TASK TO CARRY OUT. Each record has to be returned exactly as it appears.

DATA FOR REVIEW.
# # #

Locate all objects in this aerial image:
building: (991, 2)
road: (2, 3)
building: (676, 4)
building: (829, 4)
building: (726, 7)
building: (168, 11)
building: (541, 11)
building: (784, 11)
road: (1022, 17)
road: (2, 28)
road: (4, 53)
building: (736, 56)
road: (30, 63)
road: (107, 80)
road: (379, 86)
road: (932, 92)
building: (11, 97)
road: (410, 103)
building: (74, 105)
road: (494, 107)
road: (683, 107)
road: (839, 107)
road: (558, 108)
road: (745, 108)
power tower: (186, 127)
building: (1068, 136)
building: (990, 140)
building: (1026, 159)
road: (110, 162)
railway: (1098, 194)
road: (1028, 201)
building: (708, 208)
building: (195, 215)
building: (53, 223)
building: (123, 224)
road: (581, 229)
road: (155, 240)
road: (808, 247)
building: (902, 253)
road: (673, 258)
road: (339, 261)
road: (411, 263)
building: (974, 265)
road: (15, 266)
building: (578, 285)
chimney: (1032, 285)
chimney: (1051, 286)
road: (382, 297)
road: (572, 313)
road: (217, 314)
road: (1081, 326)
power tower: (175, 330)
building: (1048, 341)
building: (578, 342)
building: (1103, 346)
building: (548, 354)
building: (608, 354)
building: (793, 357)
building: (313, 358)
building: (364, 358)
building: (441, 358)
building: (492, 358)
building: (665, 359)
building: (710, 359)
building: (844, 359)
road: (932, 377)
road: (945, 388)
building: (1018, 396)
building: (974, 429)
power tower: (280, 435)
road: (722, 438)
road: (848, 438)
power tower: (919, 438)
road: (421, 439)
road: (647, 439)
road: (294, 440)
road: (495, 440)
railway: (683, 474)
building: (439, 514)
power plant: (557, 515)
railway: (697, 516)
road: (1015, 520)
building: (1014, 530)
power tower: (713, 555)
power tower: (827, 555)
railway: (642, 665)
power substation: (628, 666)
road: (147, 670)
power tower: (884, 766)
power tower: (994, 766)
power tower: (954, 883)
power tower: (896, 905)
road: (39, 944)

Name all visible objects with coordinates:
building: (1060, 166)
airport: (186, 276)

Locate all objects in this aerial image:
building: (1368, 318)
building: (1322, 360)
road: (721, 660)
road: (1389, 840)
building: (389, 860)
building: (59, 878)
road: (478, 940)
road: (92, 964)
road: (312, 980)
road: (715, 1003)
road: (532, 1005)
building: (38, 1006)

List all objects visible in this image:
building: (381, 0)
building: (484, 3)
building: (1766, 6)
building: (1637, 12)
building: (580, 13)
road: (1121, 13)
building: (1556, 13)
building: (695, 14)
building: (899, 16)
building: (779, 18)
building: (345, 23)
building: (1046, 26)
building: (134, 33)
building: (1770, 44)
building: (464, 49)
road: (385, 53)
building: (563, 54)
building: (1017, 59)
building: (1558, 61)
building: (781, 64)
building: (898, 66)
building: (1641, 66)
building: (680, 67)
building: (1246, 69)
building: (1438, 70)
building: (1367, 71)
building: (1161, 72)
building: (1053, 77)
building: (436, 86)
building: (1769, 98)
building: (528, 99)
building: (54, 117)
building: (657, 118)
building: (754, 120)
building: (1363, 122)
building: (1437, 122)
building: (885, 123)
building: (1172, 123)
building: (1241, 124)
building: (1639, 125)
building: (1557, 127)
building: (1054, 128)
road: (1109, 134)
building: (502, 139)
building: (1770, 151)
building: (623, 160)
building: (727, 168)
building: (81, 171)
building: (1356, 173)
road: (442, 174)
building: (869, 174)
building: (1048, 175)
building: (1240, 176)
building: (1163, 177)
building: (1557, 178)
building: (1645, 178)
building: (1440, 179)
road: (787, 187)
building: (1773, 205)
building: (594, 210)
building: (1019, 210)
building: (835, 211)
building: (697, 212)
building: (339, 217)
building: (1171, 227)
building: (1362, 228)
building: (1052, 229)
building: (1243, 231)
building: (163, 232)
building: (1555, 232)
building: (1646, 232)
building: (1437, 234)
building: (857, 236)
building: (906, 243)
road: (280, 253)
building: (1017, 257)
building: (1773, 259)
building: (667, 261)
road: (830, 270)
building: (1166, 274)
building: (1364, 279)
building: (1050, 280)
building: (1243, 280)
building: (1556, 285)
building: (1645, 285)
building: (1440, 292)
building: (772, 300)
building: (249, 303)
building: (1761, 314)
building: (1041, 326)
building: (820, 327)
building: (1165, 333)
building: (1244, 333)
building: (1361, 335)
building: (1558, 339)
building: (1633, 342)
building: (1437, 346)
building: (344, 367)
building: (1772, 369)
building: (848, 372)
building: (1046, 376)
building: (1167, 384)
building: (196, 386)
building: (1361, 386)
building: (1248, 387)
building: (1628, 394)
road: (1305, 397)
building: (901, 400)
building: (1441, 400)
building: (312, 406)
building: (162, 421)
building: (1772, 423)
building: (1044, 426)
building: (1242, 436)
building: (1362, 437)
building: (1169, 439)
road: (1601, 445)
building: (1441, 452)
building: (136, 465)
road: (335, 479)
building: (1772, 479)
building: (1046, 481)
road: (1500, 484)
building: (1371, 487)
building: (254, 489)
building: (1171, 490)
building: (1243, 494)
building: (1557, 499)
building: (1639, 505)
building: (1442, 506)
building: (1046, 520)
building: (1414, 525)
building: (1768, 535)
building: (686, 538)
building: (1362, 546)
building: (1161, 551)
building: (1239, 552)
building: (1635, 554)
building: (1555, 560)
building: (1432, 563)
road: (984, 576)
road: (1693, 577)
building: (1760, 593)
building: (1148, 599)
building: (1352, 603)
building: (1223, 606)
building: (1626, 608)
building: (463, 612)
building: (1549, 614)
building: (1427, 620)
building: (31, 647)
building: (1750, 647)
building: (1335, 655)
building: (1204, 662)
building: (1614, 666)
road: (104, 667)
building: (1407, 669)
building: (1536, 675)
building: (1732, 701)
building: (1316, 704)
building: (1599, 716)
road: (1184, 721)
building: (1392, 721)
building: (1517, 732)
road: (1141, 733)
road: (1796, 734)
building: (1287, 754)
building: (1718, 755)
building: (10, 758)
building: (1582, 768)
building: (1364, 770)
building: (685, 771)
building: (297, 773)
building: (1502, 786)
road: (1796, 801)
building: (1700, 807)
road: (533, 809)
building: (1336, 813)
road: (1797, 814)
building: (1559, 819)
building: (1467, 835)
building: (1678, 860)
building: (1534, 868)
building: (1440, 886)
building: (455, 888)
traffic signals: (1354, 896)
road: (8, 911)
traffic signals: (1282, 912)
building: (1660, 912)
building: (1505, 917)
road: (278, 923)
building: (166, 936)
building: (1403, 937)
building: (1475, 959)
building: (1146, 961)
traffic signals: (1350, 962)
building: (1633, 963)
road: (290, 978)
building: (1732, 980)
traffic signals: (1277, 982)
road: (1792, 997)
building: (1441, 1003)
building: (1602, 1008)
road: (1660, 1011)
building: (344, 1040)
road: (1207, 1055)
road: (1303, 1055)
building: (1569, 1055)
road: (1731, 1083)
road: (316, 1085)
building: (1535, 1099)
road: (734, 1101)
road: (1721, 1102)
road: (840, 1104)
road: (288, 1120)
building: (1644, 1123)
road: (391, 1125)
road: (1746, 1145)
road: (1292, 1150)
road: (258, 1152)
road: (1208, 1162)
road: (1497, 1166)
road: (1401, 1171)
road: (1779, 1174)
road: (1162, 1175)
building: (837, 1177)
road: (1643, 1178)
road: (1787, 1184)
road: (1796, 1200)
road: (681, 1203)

# # #

TASK ANSWER.
Locate all objects in this aerial image:
building: (991, 2)
road: (2, 3)
building: (676, 4)
building: (829, 4)
building: (726, 7)
building: (168, 11)
building: (541, 11)
building: (784, 11)
road: (1022, 17)
road: (2, 28)
road: (4, 53)
building: (736, 56)
road: (30, 63)
road: (107, 80)
road: (379, 86)
road: (932, 92)
building: (11, 97)
road: (410, 103)
building: (74, 105)
road: (494, 107)
road: (683, 107)
road: (839, 107)
road: (558, 108)
road: (745, 108)
power tower: (186, 127)
building: (1068, 136)
building: (990, 140)
building: (1026, 159)
road: (110, 162)
railway: (1098, 194)
road: (1028, 201)
building: (708, 208)
building: (195, 215)
building: (53, 223)
building: (123, 224)
road: (581, 229)
road: (155, 240)
road: (808, 247)
building: (902, 253)
road: (673, 258)
road: (339, 261)
road: (411, 263)
building: (974, 265)
road: (15, 266)
building: (578, 285)
chimney: (1032, 285)
chimney: (1051, 286)
road: (382, 297)
road: (572, 313)
road: (217, 314)
road: (1081, 326)
power tower: (175, 330)
building: (1048, 341)
building: (578, 342)
building: (1103, 346)
building: (548, 354)
building: (608, 354)
building: (793, 357)
building: (313, 358)
building: (364, 358)
building: (441, 358)
building: (492, 358)
building: (665, 359)
building: (710, 359)
building: (844, 359)
road: (932, 377)
road: (945, 388)
building: (1018, 396)
building: (974, 429)
power tower: (280, 435)
road: (722, 438)
road: (848, 438)
power tower: (919, 438)
road: (421, 439)
road: (647, 439)
road: (294, 440)
road: (495, 440)
railway: (683, 474)
building: (439, 514)
power plant: (557, 515)
railway: (697, 516)
road: (1015, 520)
building: (1014, 530)
power tower: (713, 555)
power tower: (827, 555)
railway: (642, 665)
power substation: (628, 666)
road: (147, 670)
power tower: (884, 766)
power tower: (994, 766)
power tower: (954, 883)
power tower: (896, 905)
road: (39, 944)

Name all visible objects with coordinates:
building: (1060, 166)
airport: (186, 276)

Locate all objects in this aerial image:
building: (1368, 318)
building: (1322, 360)
road: (721, 660)
road: (1389, 840)
building: (389, 860)
building: (59, 878)
road: (478, 940)
road: (92, 964)
road: (312, 980)
road: (715, 1003)
road: (532, 1005)
building: (38, 1006)

List all objects visible in this image:
building: (381, 0)
building: (484, 3)
building: (1766, 6)
building: (1637, 12)
building: (580, 13)
road: (1121, 13)
building: (1556, 13)
building: (695, 14)
building: (899, 16)
building: (779, 18)
building: (345, 23)
building: (1046, 26)
building: (134, 33)
building: (1770, 44)
building: (464, 49)
road: (385, 53)
building: (563, 54)
building: (1017, 59)
building: (1558, 61)
building: (781, 64)
building: (898, 66)
building: (1641, 66)
building: (680, 67)
building: (1246, 69)
building: (1438, 70)
building: (1367, 71)
building: (1161, 72)
building: (1053, 77)
building: (436, 86)
building: (1769, 98)
building: (528, 99)
building: (54, 117)
building: (657, 118)
building: (754, 120)
building: (1363, 122)
building: (1437, 122)
building: (885, 123)
building: (1172, 123)
building: (1241, 124)
building: (1639, 125)
building: (1557, 127)
building: (1054, 128)
road: (1109, 134)
building: (502, 139)
building: (1770, 151)
building: (623, 160)
building: (727, 168)
building: (81, 171)
building: (1356, 173)
road: (442, 174)
building: (869, 174)
building: (1048, 175)
building: (1240, 176)
building: (1163, 177)
building: (1557, 178)
building: (1645, 178)
building: (1440, 179)
road: (787, 187)
building: (1773, 205)
building: (594, 210)
building: (1019, 210)
building: (835, 211)
building: (697, 212)
building: (339, 217)
building: (1171, 227)
building: (1362, 228)
building: (1052, 229)
building: (1243, 231)
building: (163, 232)
building: (1555, 232)
building: (1646, 232)
building: (1437, 234)
building: (857, 236)
building: (906, 243)
road: (280, 253)
building: (1017, 257)
building: (1773, 259)
building: (667, 261)
road: (830, 270)
building: (1166, 274)
building: (1364, 279)
building: (1050, 280)
building: (1243, 280)
building: (1556, 285)
building: (1645, 285)
building: (1440, 292)
building: (772, 300)
building: (249, 303)
building: (1761, 314)
building: (1041, 326)
building: (820, 327)
building: (1165, 333)
building: (1244, 333)
building: (1361, 335)
building: (1558, 339)
building: (1633, 342)
building: (1437, 346)
building: (344, 367)
building: (1772, 369)
building: (848, 372)
building: (1046, 376)
building: (1167, 384)
building: (196, 386)
building: (1361, 386)
building: (1248, 387)
building: (1628, 394)
road: (1305, 397)
building: (901, 400)
building: (1441, 400)
building: (312, 406)
building: (162, 421)
building: (1772, 423)
building: (1044, 426)
building: (1242, 436)
building: (1362, 437)
building: (1169, 439)
road: (1601, 445)
building: (1441, 452)
building: (136, 465)
road: (335, 479)
building: (1772, 479)
building: (1046, 481)
road: (1500, 484)
building: (1371, 487)
building: (254, 489)
building: (1171, 490)
building: (1243, 494)
building: (1557, 499)
building: (1639, 505)
building: (1442, 506)
building: (1046, 520)
building: (1414, 525)
building: (1768, 535)
building: (686, 538)
building: (1362, 546)
building: (1161, 551)
building: (1239, 552)
building: (1635, 554)
building: (1555, 560)
building: (1432, 563)
road: (984, 576)
road: (1693, 577)
building: (1760, 593)
building: (1148, 599)
building: (1352, 603)
building: (1223, 606)
building: (1626, 608)
building: (463, 612)
building: (1549, 614)
building: (1427, 620)
building: (31, 647)
building: (1750, 647)
building: (1335, 655)
building: (1204, 662)
building: (1614, 666)
road: (104, 667)
building: (1407, 669)
building: (1536, 675)
building: (1732, 701)
building: (1316, 704)
building: (1599, 716)
road: (1184, 721)
building: (1392, 721)
building: (1517, 732)
road: (1141, 733)
road: (1796, 734)
building: (1287, 754)
building: (1718, 755)
building: (10, 758)
building: (1582, 768)
building: (1364, 770)
building: (685, 771)
building: (297, 773)
building: (1502, 786)
road: (1796, 801)
building: (1700, 807)
road: (533, 809)
building: (1336, 813)
road: (1797, 814)
building: (1559, 819)
building: (1467, 835)
building: (1678, 860)
building: (1534, 868)
building: (1440, 886)
building: (455, 888)
traffic signals: (1354, 896)
road: (8, 911)
traffic signals: (1282, 912)
building: (1660, 912)
building: (1505, 917)
road: (278, 923)
building: (166, 936)
building: (1403, 937)
building: (1475, 959)
building: (1146, 961)
traffic signals: (1350, 962)
building: (1633, 963)
road: (290, 978)
building: (1732, 980)
traffic signals: (1277, 982)
road: (1792, 997)
building: (1441, 1003)
building: (1602, 1008)
road: (1660, 1011)
building: (344, 1040)
road: (1207, 1055)
road: (1303, 1055)
building: (1569, 1055)
road: (1731, 1083)
road: (316, 1085)
building: (1535, 1099)
road: (734, 1101)
road: (1721, 1102)
road: (840, 1104)
road: (288, 1120)
building: (1644, 1123)
road: (391, 1125)
road: (1746, 1145)
road: (1292, 1150)
road: (258, 1152)
road: (1208, 1162)
road: (1497, 1166)
road: (1401, 1171)
road: (1779, 1174)
road: (1162, 1175)
building: (837, 1177)
road: (1643, 1178)
road: (1787, 1184)
road: (1796, 1200)
road: (681, 1203)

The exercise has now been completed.